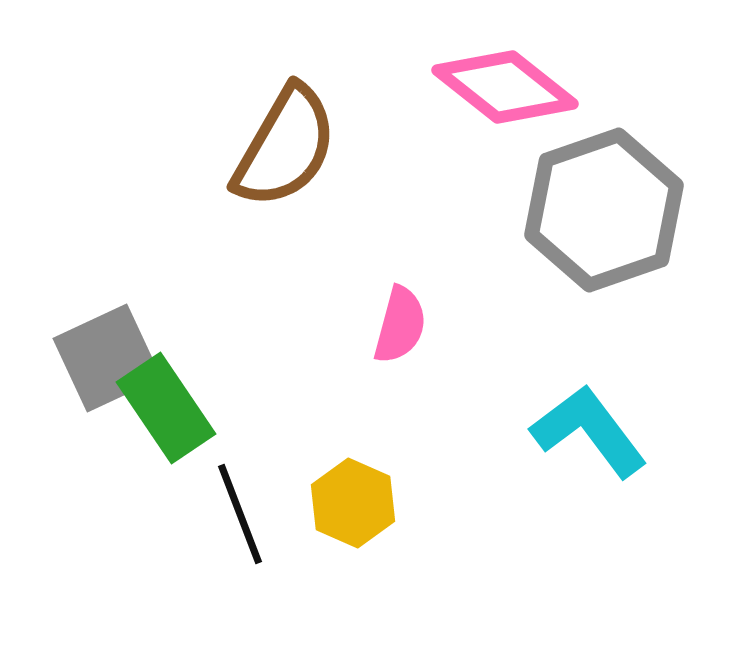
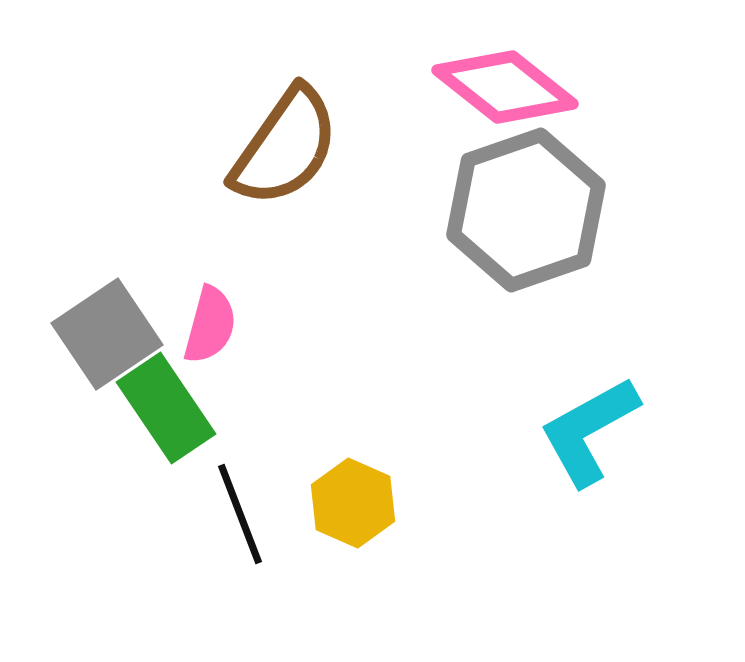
brown semicircle: rotated 5 degrees clockwise
gray hexagon: moved 78 px left
pink semicircle: moved 190 px left
gray square: moved 24 px up; rotated 9 degrees counterclockwise
cyan L-shape: rotated 82 degrees counterclockwise
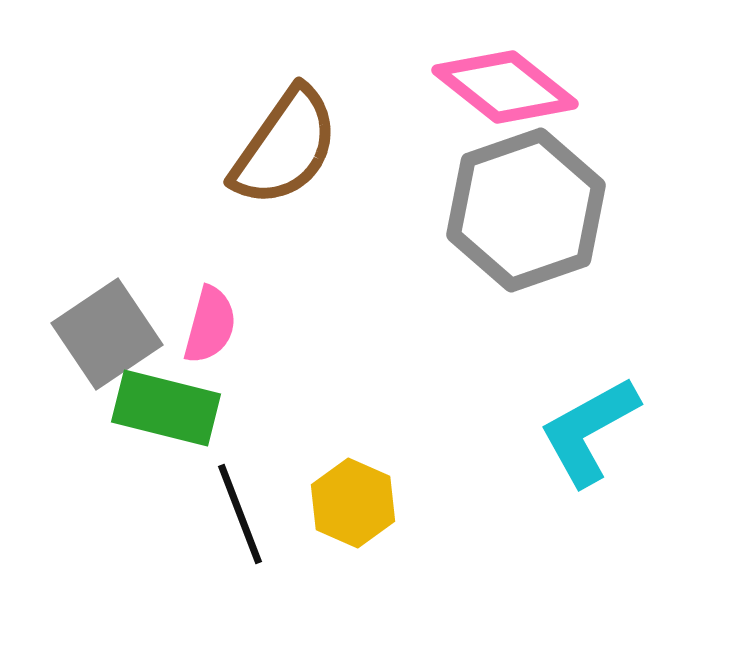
green rectangle: rotated 42 degrees counterclockwise
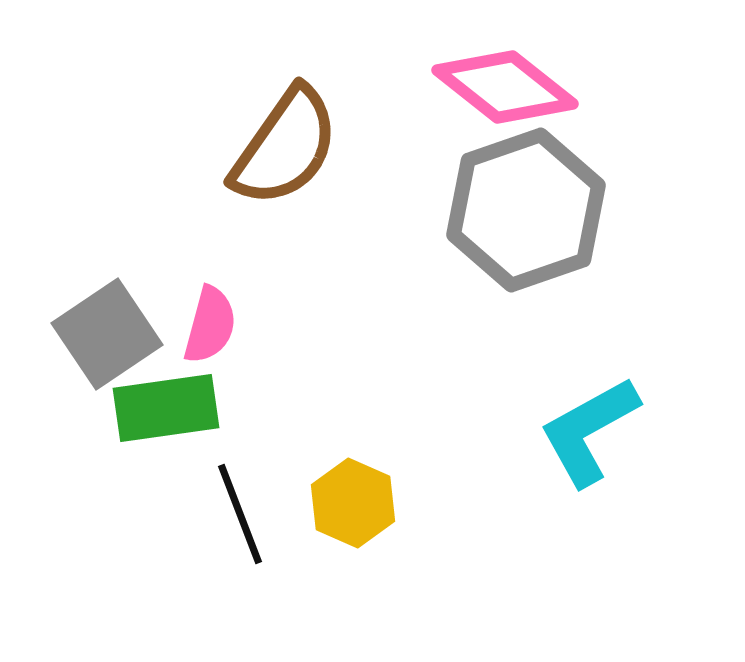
green rectangle: rotated 22 degrees counterclockwise
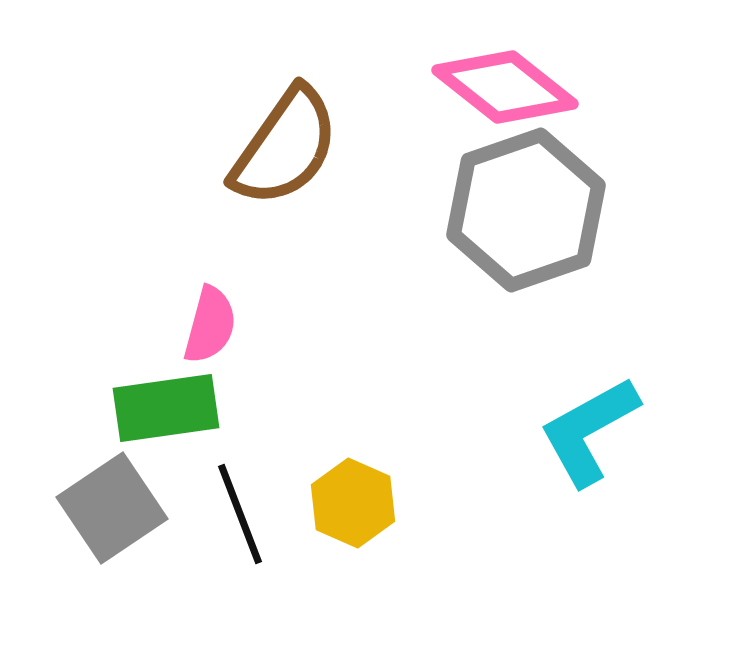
gray square: moved 5 px right, 174 px down
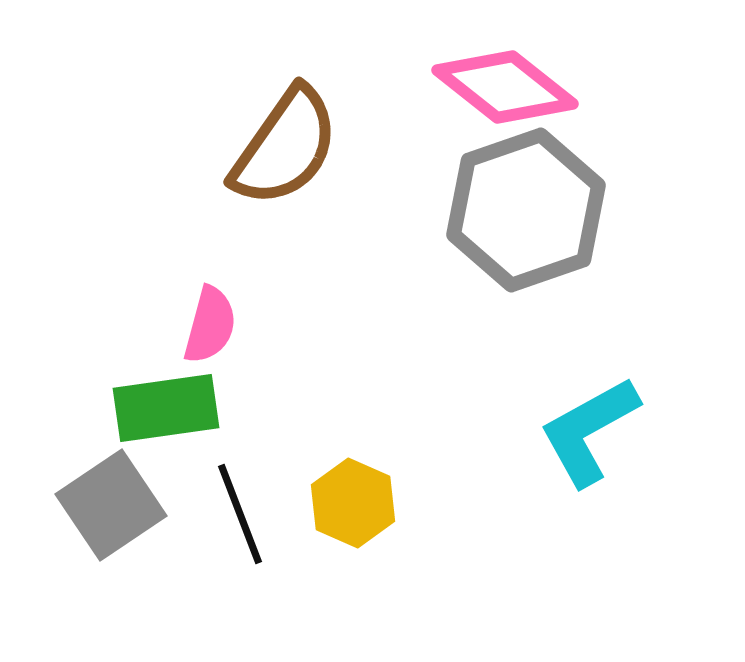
gray square: moved 1 px left, 3 px up
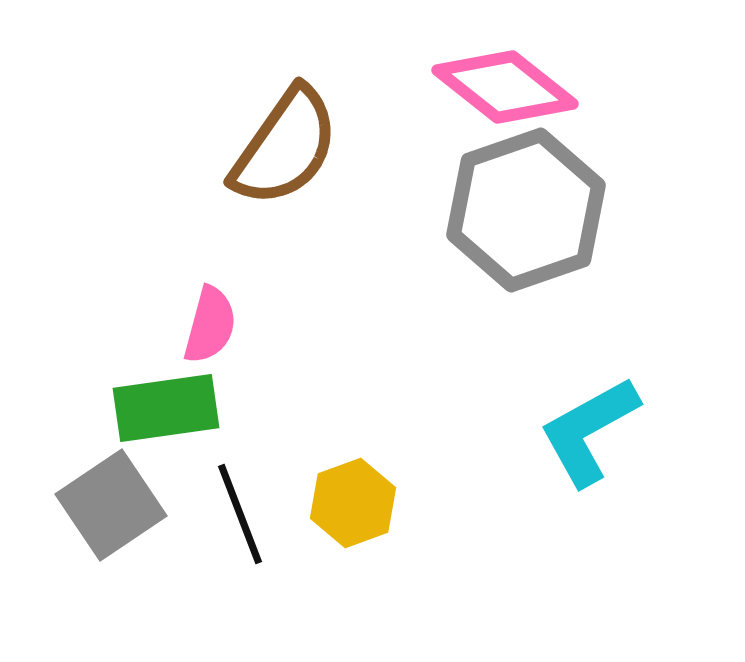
yellow hexagon: rotated 16 degrees clockwise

• [Exercise description]: Reproduce the data verbatim, starting at the line that contains "gray square: moved 5 px right, 174 px down" and ending at the final line of the data, with both ends included. Omit the pictures from your copy.

• [Exercise response]:
gray square: moved 5 px right, 174 px down
gray square: moved 1 px left, 3 px up
yellow hexagon: rotated 16 degrees clockwise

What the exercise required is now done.